_Aim of the exercise_: The expected output is an exact copy of each line from the line with "orange hat: 4 -> 2" through the end of the data below, with no pictures in it.

_Task input_:
-- Opening Marker --
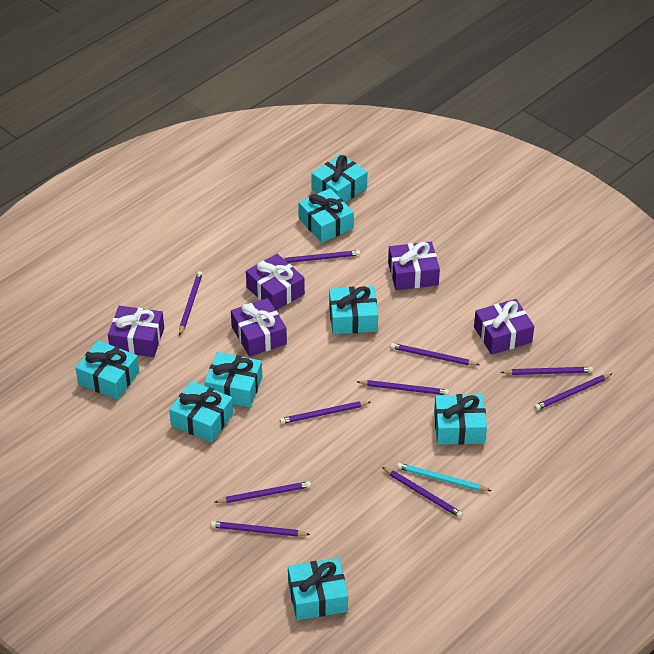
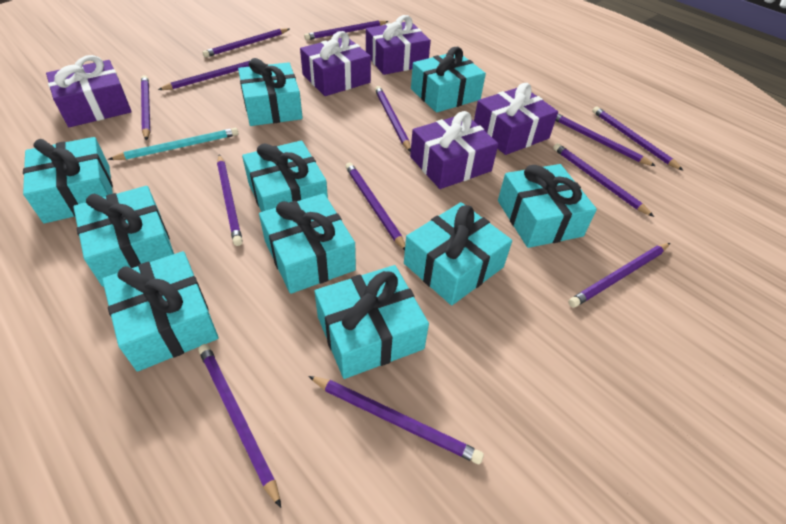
purple pencil: 10 -> 13
turquoise gift: 8 -> 10

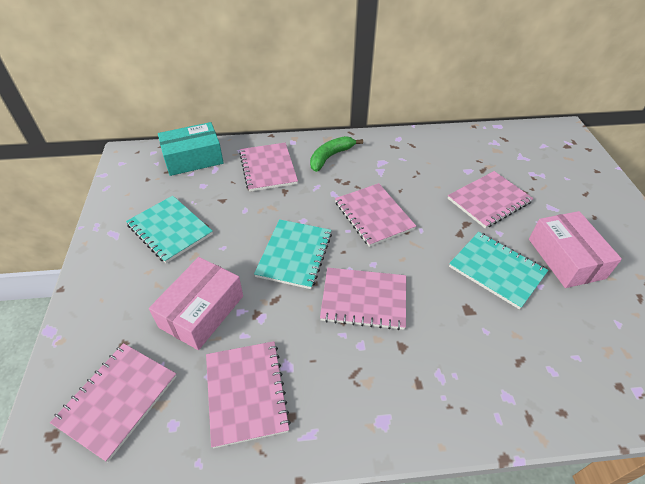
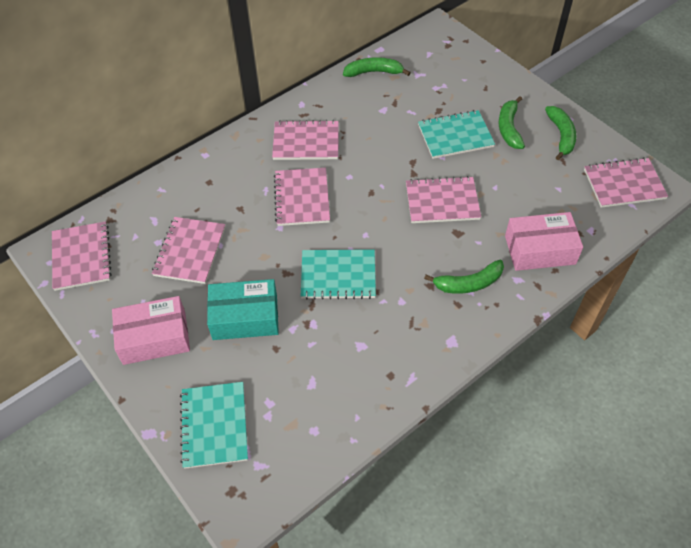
green banana: 1 -> 4

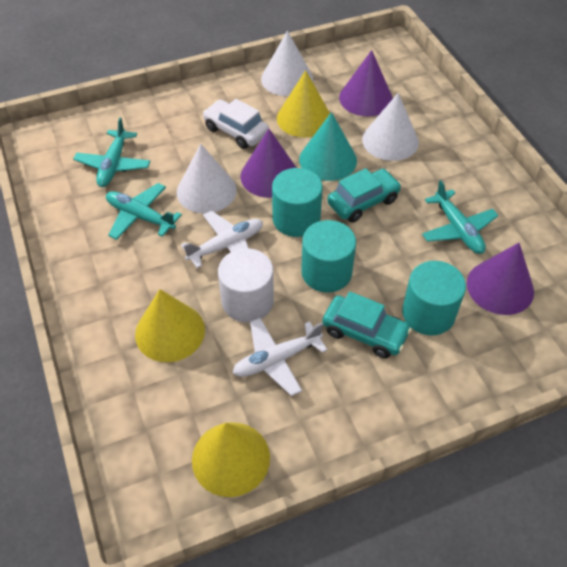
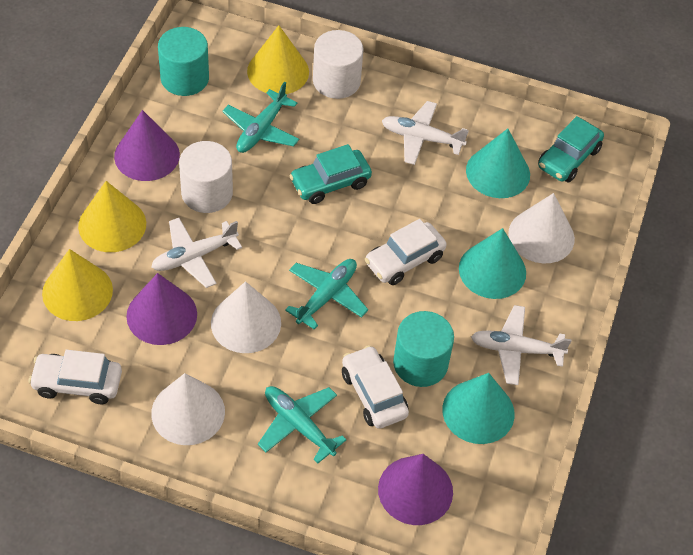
turquoise cone: 1 -> 3
turquoise cylinder: 3 -> 2
white car: 1 -> 3
white cylinder: 1 -> 2
white plane: 2 -> 3

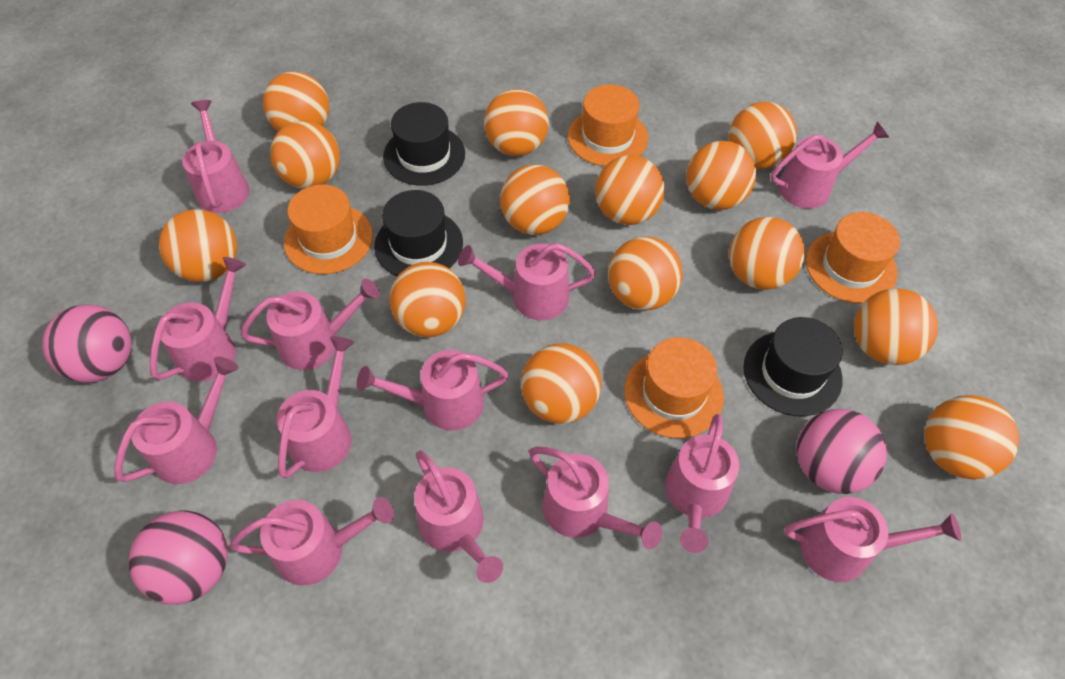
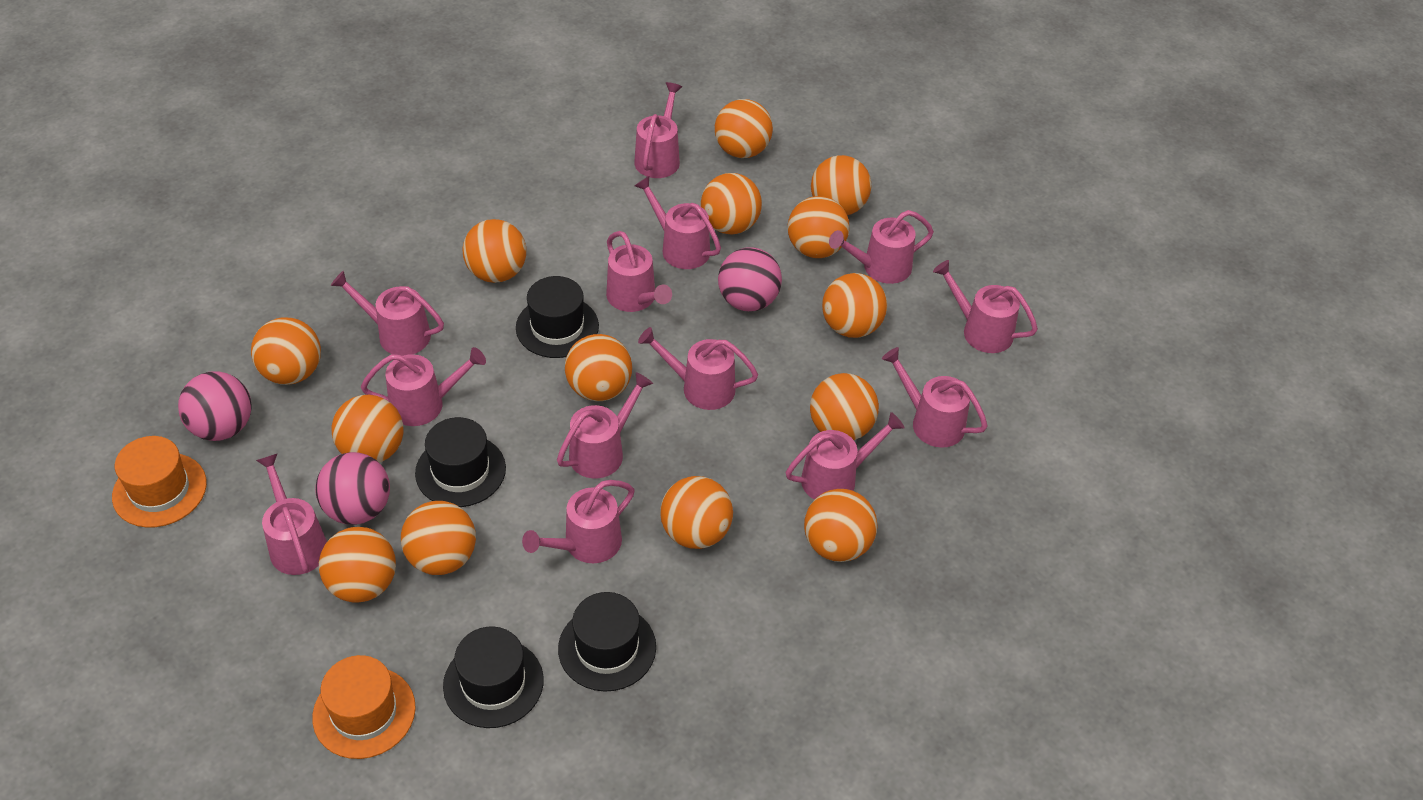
black hat: 3 -> 4
orange hat: 4 -> 2

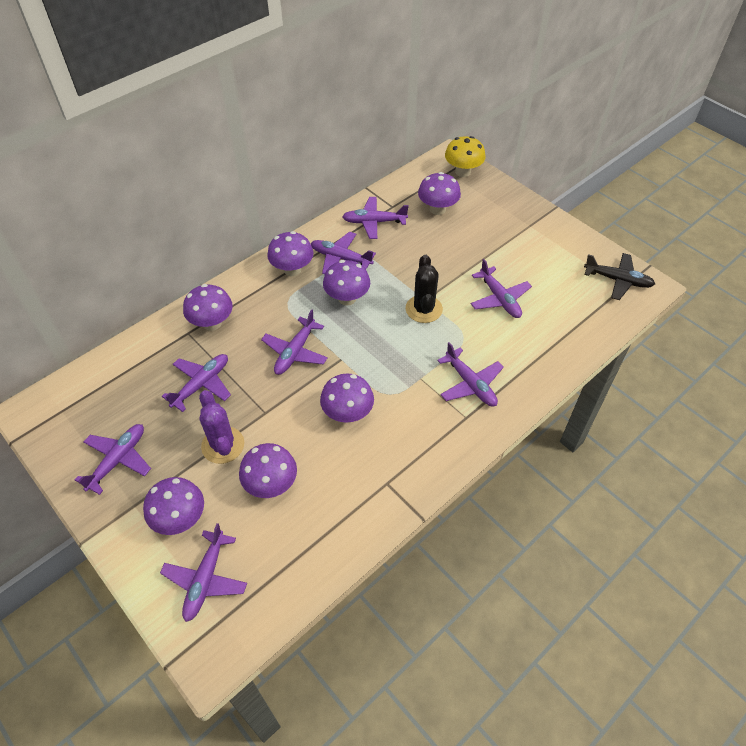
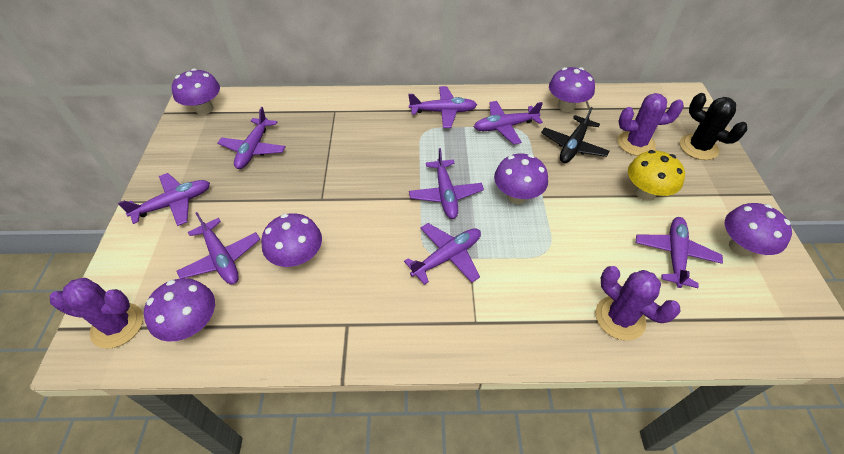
purple cactus: 1 -> 3
purple mushroom: 7 -> 6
-- Closing Marker --
_Answer space_:
orange hat: 4 -> 2

purple cactus: 1 -> 3
purple mushroom: 7 -> 6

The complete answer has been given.